◆ **GIVEN INFORMATION**:
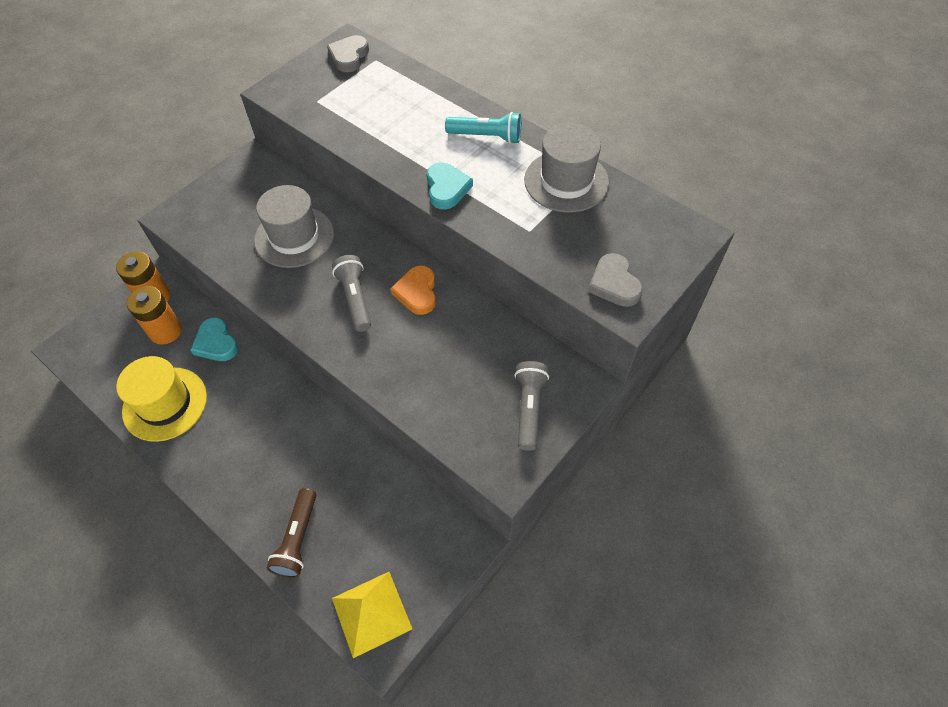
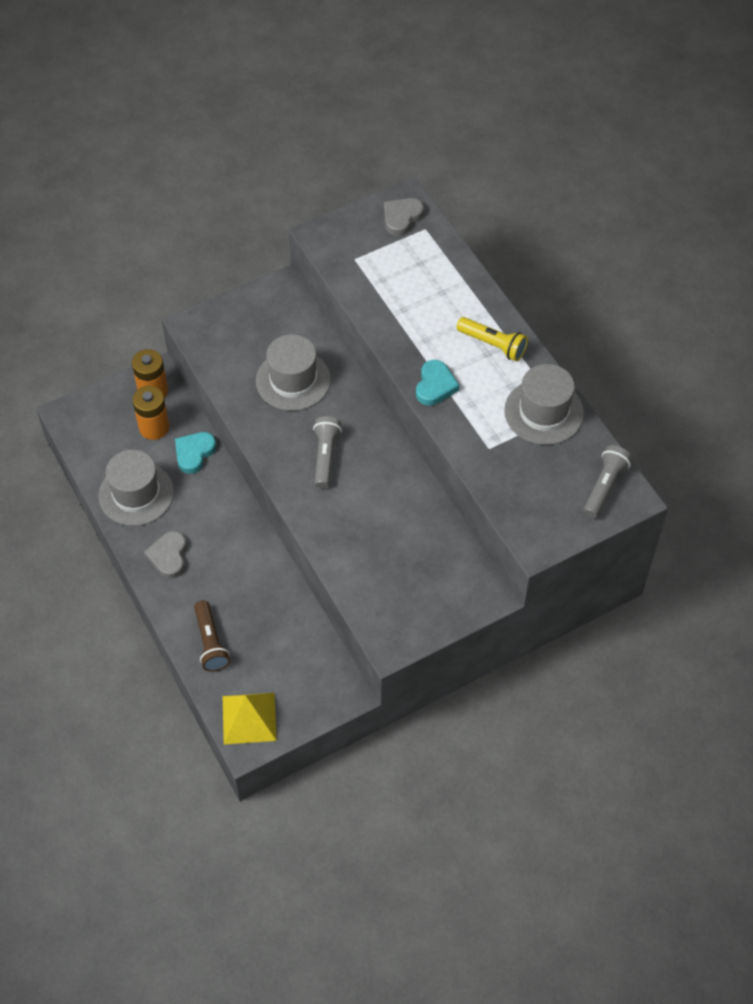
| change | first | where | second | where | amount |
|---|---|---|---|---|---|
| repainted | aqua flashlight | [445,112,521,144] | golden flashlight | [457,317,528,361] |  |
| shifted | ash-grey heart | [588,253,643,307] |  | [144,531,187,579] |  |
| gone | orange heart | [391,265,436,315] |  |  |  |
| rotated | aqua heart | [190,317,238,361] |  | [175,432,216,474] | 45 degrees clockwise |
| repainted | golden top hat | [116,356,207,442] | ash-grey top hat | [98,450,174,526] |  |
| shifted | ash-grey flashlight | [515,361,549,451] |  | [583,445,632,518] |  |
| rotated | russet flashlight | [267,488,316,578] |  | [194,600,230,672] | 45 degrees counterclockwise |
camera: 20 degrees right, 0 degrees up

---

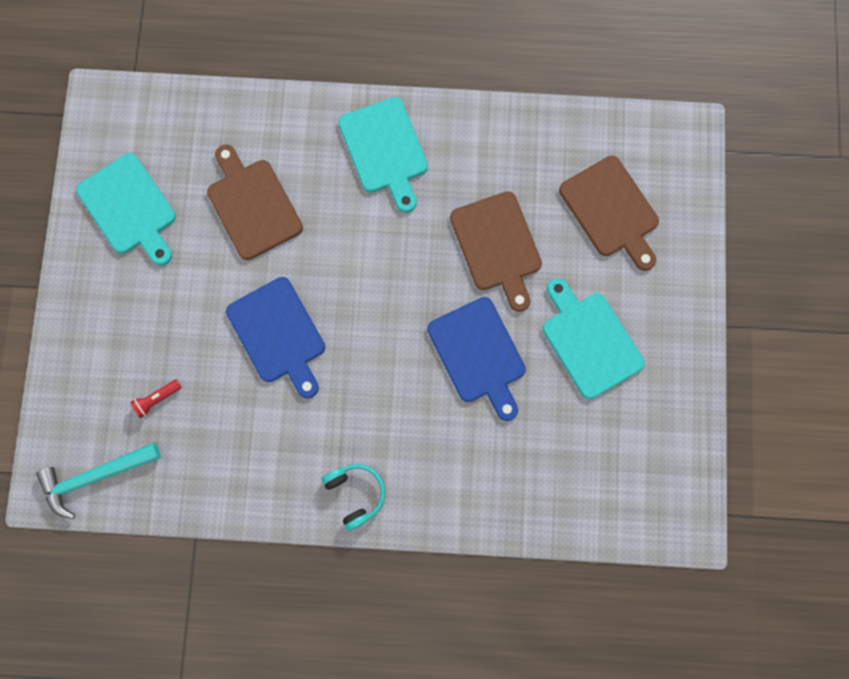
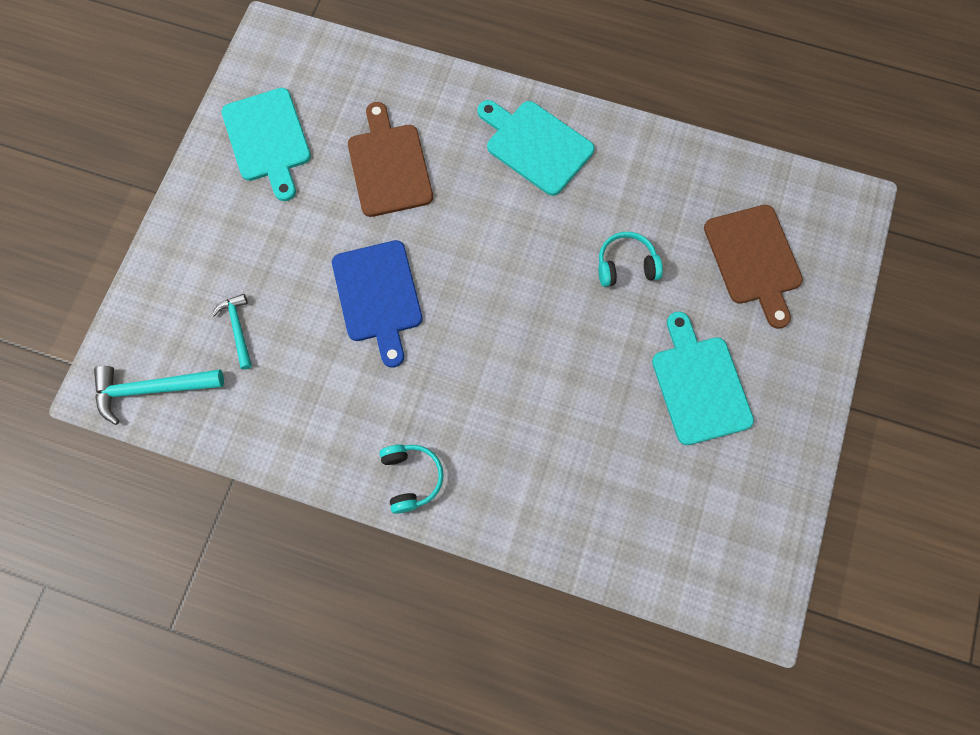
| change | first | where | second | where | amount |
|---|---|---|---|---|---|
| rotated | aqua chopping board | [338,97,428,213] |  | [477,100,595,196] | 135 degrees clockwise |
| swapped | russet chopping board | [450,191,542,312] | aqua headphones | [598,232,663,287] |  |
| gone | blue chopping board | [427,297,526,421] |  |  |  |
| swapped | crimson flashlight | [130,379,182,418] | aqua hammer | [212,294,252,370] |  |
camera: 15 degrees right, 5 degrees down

◆ **WHAT TO DO**:
Copy every line of the data above in which the string "flashlight" appears.

◆ **TASK OUTPUT**:
| repainted | aqua flashlight | [445,112,521,144] | golden flashlight | [457,317,528,361] |  |
| shifted | ash-grey flashlight | [515,361,549,451] |  | [583,445,632,518] |  |
| rotated | russet flashlight | [267,488,316,578] |  | [194,600,230,672] | 45 degrees counterclockwise |
| swapped | crimson flashlight | [130,379,182,418] | aqua hammer | [212,294,252,370] |  |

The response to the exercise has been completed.